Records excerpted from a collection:
□ □ □ □ □ □ □

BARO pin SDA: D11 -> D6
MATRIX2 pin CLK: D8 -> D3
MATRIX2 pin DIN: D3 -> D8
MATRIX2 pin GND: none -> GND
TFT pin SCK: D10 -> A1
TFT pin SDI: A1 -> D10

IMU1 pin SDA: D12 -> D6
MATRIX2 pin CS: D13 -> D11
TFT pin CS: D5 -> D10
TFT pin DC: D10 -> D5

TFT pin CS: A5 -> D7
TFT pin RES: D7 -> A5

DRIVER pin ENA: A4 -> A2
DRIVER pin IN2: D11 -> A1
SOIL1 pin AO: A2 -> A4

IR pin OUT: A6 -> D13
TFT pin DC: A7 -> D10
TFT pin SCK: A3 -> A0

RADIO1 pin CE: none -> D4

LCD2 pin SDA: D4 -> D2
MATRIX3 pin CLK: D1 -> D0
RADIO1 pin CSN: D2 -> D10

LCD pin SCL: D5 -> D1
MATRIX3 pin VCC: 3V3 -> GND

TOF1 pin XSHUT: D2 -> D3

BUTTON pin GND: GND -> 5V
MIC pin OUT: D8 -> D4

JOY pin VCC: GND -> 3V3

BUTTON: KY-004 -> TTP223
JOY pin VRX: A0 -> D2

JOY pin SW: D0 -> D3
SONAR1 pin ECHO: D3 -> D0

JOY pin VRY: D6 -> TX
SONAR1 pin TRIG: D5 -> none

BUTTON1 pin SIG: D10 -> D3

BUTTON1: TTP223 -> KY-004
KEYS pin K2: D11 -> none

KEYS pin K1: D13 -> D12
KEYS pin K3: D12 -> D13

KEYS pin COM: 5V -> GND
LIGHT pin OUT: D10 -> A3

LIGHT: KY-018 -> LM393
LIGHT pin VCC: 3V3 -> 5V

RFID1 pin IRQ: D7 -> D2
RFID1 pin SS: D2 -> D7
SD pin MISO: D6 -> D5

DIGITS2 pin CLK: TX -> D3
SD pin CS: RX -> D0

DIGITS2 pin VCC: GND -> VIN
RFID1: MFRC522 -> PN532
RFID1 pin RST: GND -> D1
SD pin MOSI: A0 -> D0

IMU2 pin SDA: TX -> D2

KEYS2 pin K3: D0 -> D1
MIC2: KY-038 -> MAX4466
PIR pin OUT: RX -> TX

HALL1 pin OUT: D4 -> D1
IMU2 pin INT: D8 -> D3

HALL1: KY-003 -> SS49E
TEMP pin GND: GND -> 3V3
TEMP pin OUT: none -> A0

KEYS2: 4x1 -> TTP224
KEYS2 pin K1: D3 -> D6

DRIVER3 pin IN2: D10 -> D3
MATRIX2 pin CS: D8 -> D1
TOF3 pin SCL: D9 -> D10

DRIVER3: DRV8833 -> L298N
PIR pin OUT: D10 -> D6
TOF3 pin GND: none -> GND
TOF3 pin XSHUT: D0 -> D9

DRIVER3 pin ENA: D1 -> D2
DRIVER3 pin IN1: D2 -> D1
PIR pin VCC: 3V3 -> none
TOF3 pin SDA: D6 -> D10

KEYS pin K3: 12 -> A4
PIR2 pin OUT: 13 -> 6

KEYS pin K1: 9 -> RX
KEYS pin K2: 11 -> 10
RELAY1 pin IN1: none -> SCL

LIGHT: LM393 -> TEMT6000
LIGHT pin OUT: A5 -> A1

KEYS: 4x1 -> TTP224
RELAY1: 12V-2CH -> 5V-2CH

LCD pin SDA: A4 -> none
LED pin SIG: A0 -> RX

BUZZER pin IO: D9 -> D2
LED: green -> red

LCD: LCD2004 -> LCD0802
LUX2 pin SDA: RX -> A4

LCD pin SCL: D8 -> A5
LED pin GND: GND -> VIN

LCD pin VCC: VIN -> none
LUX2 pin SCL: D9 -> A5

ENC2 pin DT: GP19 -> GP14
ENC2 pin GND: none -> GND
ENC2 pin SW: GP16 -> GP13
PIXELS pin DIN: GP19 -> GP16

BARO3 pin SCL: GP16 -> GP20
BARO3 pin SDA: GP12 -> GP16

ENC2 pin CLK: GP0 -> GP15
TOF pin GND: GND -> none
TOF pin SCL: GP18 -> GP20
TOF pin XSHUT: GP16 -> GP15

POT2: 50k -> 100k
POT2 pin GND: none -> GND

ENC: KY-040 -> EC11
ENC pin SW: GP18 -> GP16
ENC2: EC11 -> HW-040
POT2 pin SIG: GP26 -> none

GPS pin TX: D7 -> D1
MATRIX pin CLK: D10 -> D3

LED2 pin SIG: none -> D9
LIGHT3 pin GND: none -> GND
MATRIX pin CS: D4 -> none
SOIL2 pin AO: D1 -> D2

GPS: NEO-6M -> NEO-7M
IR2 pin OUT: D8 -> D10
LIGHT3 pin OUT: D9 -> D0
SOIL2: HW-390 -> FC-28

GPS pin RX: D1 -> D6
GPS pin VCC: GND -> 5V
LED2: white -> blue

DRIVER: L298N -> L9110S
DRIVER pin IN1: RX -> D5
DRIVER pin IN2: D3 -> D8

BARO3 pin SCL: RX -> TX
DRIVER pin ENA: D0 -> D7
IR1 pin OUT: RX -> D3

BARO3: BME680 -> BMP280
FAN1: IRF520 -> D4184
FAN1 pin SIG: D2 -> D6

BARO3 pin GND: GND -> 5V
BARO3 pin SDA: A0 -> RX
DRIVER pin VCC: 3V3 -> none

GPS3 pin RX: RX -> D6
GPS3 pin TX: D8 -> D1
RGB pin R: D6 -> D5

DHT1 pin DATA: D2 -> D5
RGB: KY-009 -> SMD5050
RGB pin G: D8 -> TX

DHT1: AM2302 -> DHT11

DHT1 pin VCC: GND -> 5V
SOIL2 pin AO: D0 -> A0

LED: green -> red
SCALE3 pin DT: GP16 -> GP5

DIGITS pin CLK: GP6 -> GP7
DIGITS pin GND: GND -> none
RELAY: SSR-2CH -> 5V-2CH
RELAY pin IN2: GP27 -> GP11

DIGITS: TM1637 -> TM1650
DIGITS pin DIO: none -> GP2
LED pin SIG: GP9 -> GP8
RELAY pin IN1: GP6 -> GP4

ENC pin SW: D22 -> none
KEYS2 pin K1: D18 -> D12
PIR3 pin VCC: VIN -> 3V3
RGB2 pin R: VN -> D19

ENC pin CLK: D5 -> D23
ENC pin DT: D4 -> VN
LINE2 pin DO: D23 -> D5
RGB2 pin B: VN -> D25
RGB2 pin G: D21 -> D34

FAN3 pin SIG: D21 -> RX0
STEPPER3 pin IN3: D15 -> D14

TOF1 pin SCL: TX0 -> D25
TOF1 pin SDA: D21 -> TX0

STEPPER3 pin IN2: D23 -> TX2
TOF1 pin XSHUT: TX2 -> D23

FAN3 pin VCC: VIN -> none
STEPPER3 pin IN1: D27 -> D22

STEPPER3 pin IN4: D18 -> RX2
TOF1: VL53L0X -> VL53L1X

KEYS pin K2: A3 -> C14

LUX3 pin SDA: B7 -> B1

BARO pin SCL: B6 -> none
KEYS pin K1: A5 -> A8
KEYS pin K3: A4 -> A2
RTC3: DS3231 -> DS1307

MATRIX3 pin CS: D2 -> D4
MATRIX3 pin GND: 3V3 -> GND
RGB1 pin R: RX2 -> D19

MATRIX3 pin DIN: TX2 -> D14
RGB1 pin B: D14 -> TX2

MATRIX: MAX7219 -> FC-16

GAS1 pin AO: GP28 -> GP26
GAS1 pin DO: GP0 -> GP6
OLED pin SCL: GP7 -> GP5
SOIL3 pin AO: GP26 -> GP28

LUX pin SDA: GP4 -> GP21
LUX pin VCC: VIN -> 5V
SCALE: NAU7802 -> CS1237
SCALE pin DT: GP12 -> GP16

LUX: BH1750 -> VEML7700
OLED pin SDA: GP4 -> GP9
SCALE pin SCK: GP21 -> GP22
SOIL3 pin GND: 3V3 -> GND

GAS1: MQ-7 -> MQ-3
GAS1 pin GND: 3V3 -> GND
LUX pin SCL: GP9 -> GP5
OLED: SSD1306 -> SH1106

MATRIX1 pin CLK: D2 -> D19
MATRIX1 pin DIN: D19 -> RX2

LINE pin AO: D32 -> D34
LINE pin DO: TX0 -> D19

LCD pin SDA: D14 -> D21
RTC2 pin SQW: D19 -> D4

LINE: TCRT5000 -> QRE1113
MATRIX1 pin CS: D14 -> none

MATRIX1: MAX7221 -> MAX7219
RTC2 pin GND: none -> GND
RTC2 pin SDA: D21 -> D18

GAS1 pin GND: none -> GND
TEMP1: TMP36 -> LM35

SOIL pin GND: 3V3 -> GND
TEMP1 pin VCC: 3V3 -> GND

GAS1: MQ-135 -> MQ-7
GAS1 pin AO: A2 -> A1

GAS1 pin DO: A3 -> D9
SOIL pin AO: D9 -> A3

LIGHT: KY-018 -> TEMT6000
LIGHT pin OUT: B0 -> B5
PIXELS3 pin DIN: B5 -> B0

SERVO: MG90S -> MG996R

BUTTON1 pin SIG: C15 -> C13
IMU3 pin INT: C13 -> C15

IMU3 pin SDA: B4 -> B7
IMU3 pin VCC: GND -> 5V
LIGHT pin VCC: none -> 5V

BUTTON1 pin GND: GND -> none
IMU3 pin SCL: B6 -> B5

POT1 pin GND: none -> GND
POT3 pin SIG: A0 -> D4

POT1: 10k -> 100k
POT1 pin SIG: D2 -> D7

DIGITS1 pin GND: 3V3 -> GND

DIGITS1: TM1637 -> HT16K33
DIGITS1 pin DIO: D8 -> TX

□ □ □ □ □ □ □

**TASK ITEM**. Return exactly the lines from the beginning of the data above through the one containing "JOY pin VCC: GND -> 3V3", please. Include both end lines and add nothing else.

**SOLUTION TO THE PROBLEM**.
BARO pin SDA: D11 -> D6
MATRIX2 pin CLK: D8 -> D3
MATRIX2 pin DIN: D3 -> D8
MATRIX2 pin GND: none -> GND
TFT pin SCK: D10 -> A1
TFT pin SDI: A1 -> D10

IMU1 pin SDA: D12 -> D6
MATRIX2 pin CS: D13 -> D11
TFT pin CS: D5 -> D10
TFT pin DC: D10 -> D5

TFT pin CS: A5 -> D7
TFT pin RES: D7 -> A5

DRIVER pin ENA: A4 -> A2
DRIVER pin IN2: D11 -> A1
SOIL1 pin AO: A2 -> A4

IR pin OUT: A6 -> D13
TFT pin DC: A7 -> D10
TFT pin SCK: A3 -> A0

RADIO1 pin CE: none -> D4

LCD2 pin SDA: D4 -> D2
MATRIX3 pin CLK: D1 -> D0
RADIO1 pin CSN: D2 -> D10

LCD pin SCL: D5 -> D1
MATRIX3 pin VCC: 3V3 -> GND

TOF1 pin XSHUT: D2 -> D3

BUTTON pin GND: GND -> 5V
MIC pin OUT: D8 -> D4

JOY pin VCC: GND -> 3V3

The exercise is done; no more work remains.